Given records -
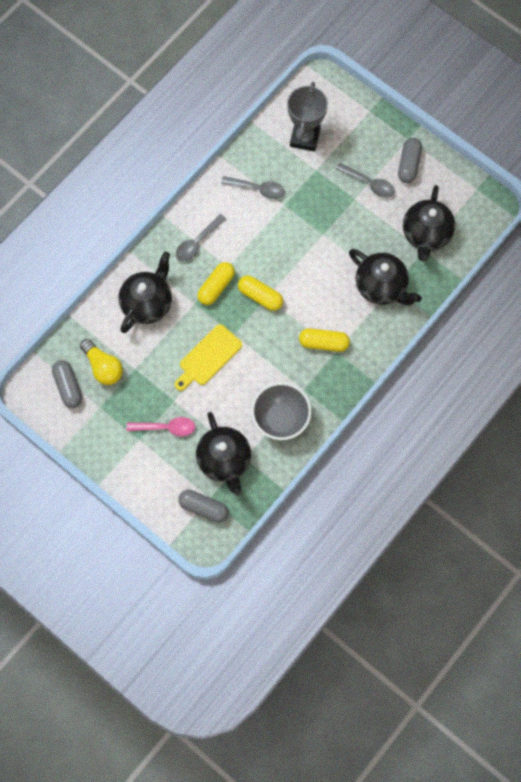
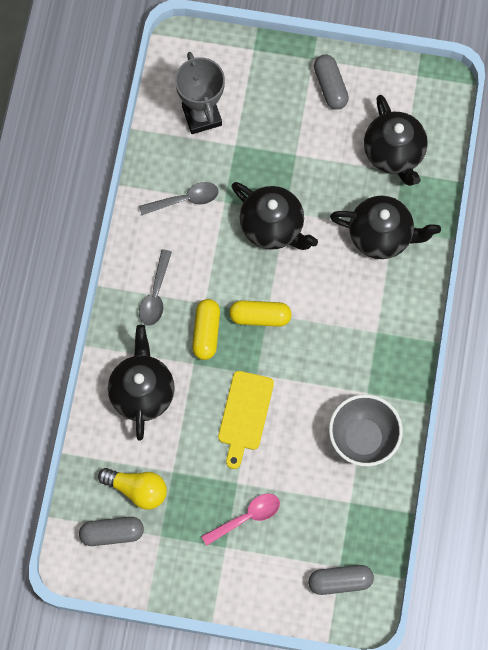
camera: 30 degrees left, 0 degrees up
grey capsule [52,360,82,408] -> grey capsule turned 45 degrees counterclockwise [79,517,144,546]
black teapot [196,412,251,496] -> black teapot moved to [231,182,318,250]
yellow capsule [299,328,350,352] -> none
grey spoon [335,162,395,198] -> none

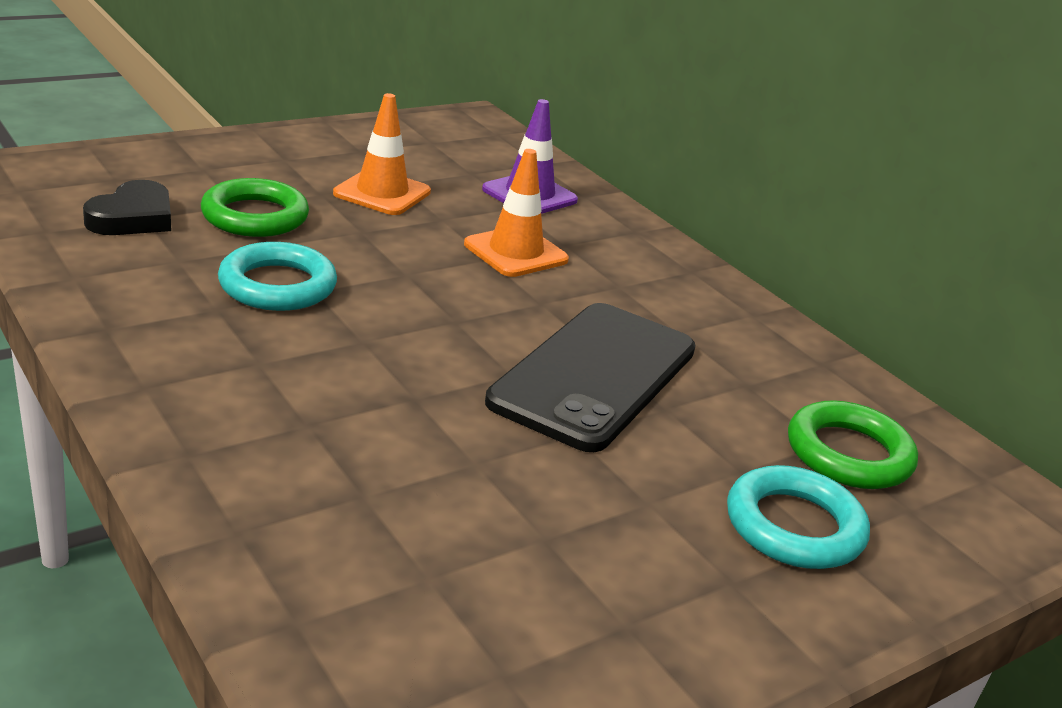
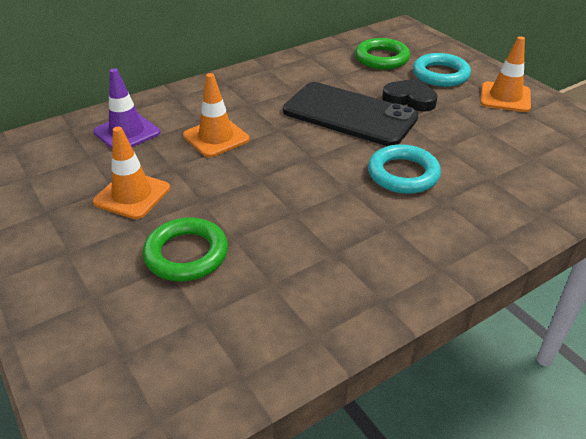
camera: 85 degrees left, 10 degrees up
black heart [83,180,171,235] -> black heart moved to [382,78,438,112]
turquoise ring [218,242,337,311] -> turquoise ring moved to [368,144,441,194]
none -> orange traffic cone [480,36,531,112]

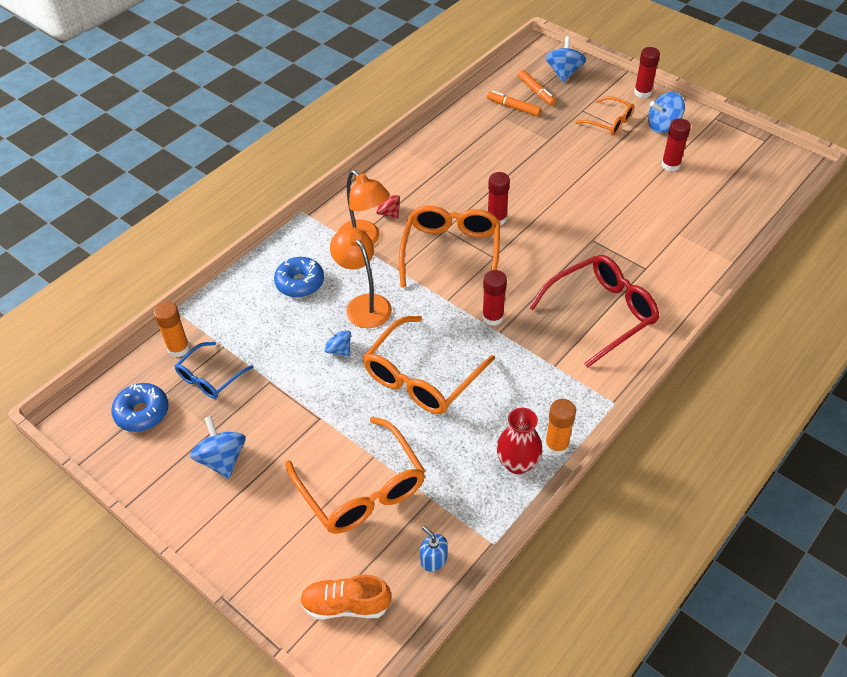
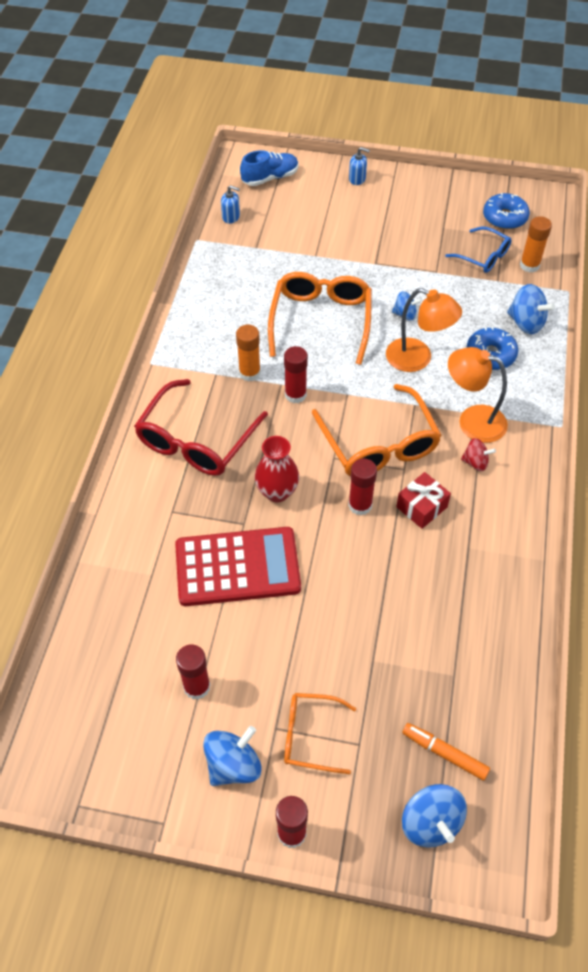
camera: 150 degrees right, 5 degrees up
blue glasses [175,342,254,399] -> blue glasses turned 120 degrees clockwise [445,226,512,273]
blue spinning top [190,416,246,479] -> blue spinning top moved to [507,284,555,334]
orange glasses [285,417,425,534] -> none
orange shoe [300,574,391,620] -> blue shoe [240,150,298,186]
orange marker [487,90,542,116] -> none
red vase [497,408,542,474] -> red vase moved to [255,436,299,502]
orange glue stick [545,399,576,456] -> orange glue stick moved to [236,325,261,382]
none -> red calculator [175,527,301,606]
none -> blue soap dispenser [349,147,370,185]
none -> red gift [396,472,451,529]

Task statement -
Word for word, quote the full listing, omitting every picture.

Output of the exercise -
camera: 30 degrees left, 0 degrees up
grey capsule [52,360,82,408] -> grey capsule turned 45 degrees counterclockwise [79,517,144,546]
black teapot [196,412,251,496] -> black teapot moved to [231,182,318,250]
yellow capsule [299,328,350,352] -> none
grey spoon [335,162,395,198] -> none

camera: 85 degrees left, 10 degrees up
black heart [83,180,171,235] -> black heart moved to [382,78,438,112]
turquoise ring [218,242,337,311] -> turquoise ring moved to [368,144,441,194]
none -> orange traffic cone [480,36,531,112]

camera: 150 degrees right, 5 degrees up
blue glasses [175,342,254,399] -> blue glasses turned 120 degrees clockwise [445,226,512,273]
blue spinning top [190,416,246,479] -> blue spinning top moved to [507,284,555,334]
orange glasses [285,417,425,534] -> none
orange shoe [300,574,391,620] -> blue shoe [240,150,298,186]
orange marker [487,90,542,116] -> none
red vase [497,408,542,474] -> red vase moved to [255,436,299,502]
orange glue stick [545,399,576,456] -> orange glue stick moved to [236,325,261,382]
none -> red calculator [175,527,301,606]
none -> blue soap dispenser [349,147,370,185]
none -> red gift [396,472,451,529]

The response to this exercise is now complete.